▶ INPUT DATA:
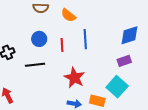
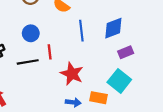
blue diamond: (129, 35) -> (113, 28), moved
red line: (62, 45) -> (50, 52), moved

* * *

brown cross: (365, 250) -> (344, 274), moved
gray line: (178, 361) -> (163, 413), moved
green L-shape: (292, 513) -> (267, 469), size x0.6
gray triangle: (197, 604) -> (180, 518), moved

...

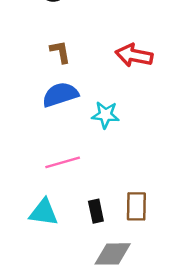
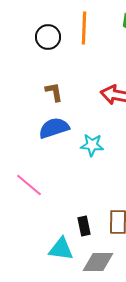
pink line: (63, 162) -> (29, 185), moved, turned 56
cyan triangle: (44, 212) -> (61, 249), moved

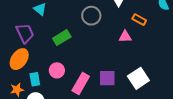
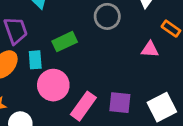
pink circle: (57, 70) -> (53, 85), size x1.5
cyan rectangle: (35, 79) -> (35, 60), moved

▶ PROBLEM DETAILS: Scan the material for the string "cyan". Copy each line where it appears.

▶ EXPECTED ANSWER:
cyan triangle: (44, 212) -> (61, 249), moved
cyan rectangle: (35, 79) -> (35, 60), moved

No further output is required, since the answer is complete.